RECORDS SUPPLIED:
····················

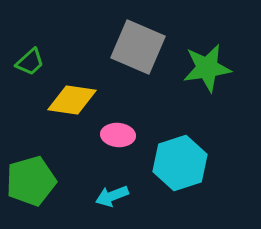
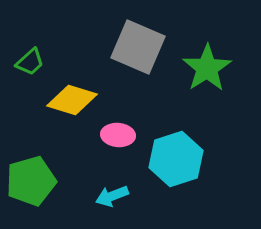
green star: rotated 24 degrees counterclockwise
yellow diamond: rotated 9 degrees clockwise
cyan hexagon: moved 4 px left, 4 px up
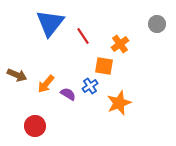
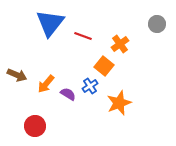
red line: rotated 36 degrees counterclockwise
orange square: rotated 30 degrees clockwise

····················

ASSIGNED TASK: Pictures are not part of the copy. Output only the lines from the one with "yellow diamond: rotated 9 degrees clockwise" through the final line of the records, exactly as given.

COMPLETED TASK:
yellow diamond: rotated 9 degrees clockwise
cyan hexagon: moved 4 px left, 4 px up
red line: rotated 36 degrees counterclockwise
orange square: rotated 30 degrees clockwise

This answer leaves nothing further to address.